═════ INPUT DATA ═════
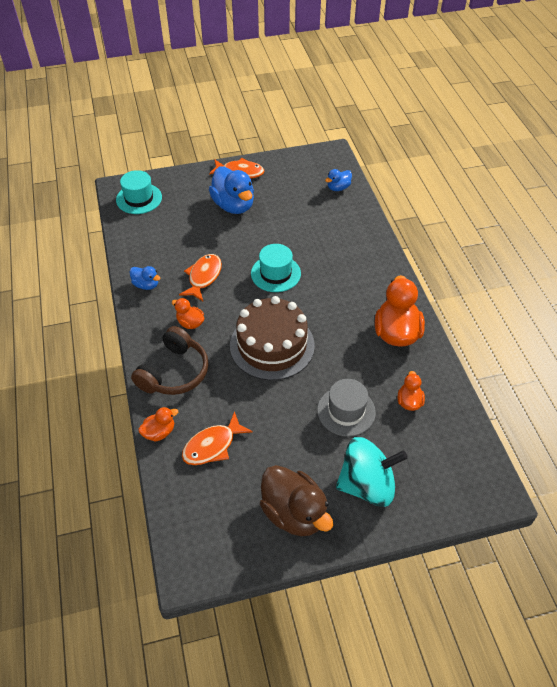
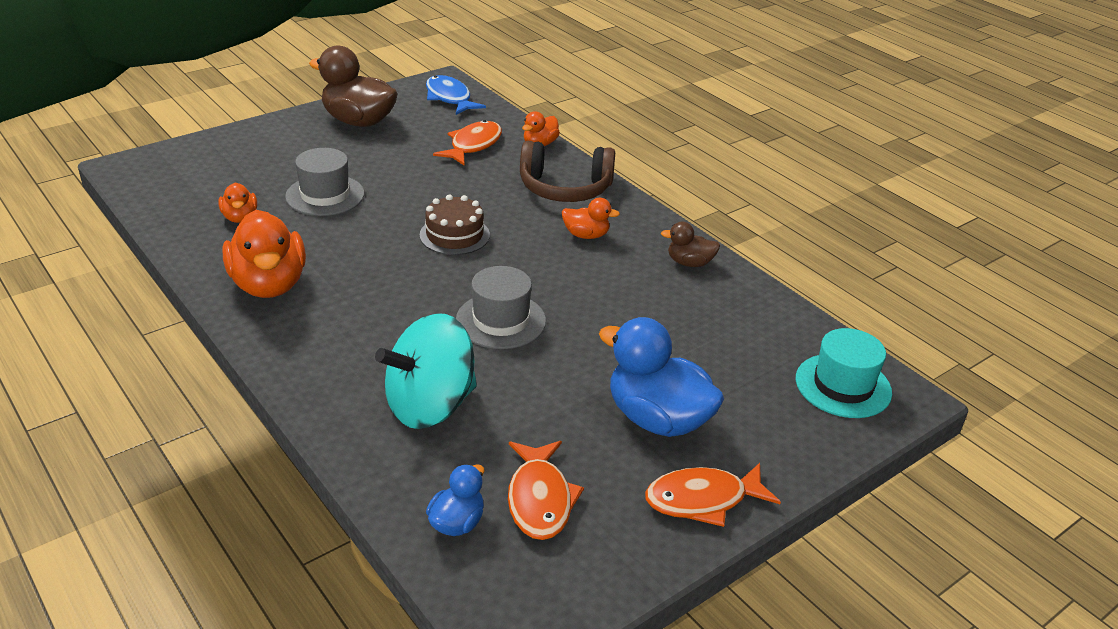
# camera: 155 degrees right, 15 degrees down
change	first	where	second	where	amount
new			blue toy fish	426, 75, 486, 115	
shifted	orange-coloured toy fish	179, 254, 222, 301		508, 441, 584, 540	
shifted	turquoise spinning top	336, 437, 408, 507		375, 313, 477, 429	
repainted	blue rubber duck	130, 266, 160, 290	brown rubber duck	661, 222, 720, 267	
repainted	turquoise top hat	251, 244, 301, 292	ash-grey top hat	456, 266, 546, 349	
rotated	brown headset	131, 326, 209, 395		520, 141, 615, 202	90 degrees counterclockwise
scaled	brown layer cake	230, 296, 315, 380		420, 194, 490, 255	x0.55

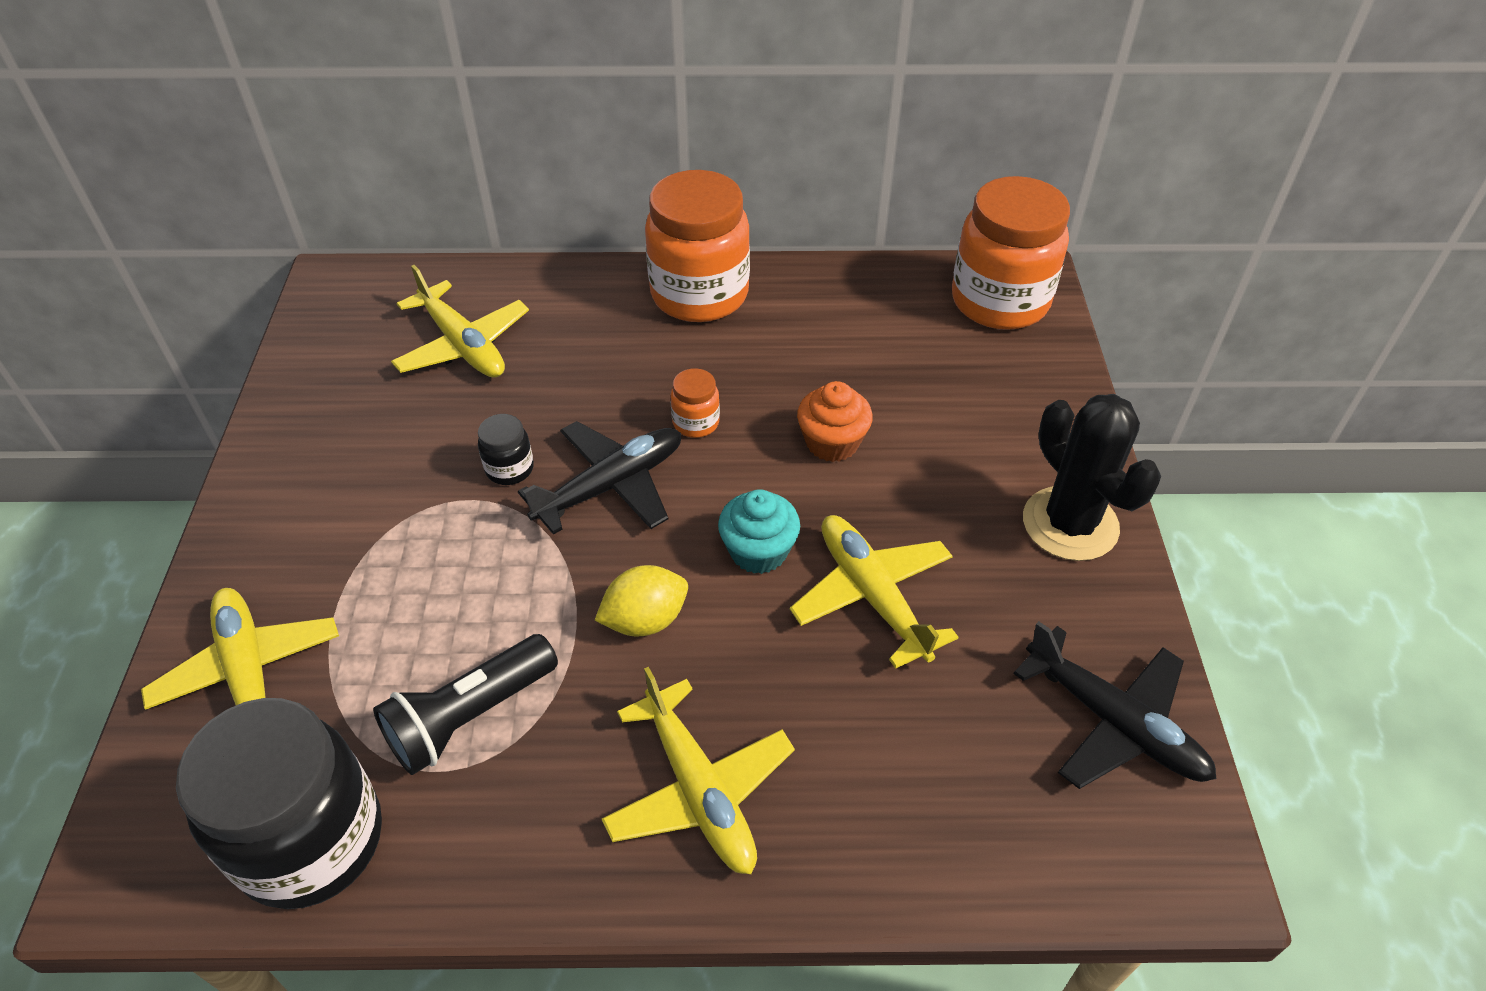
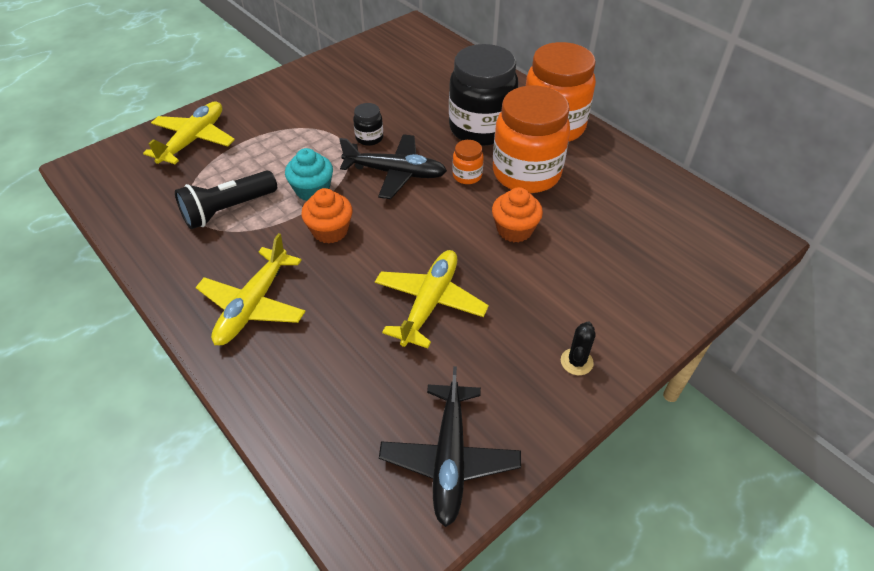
# camera: 50 degrees right, 0 degrees up
change	first	where	second	where	amount
gone	yellow aeroplane	391, 265, 529, 378			
shifted	black preserve jar	176, 698, 382, 909		449, 44, 518, 146	
shifted	turquoise fairy cake	718, 489, 800, 574		285, 148, 333, 201	
shifted	orange-coloured preserve jar	952, 176, 1070, 330		493, 86, 570, 193	
swapped	yellow lemon	594, 565, 688, 636	orange-coloured fairy cake	301, 188, 352, 244	
rotated	black flashlight	373, 634, 558, 775		175, 171, 277, 229	45 degrees counterclockwise
scaled	black prickly plant	1023, 394, 1161, 561		561, 321, 596, 375	x0.46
═════
Please show every line of the entries above that contains the word "blue".

new			blue toy fish	426, 75, 486, 115	
repainted	blue rubber duck	130, 266, 160, 290	brown rubber duck	661, 222, 720, 267	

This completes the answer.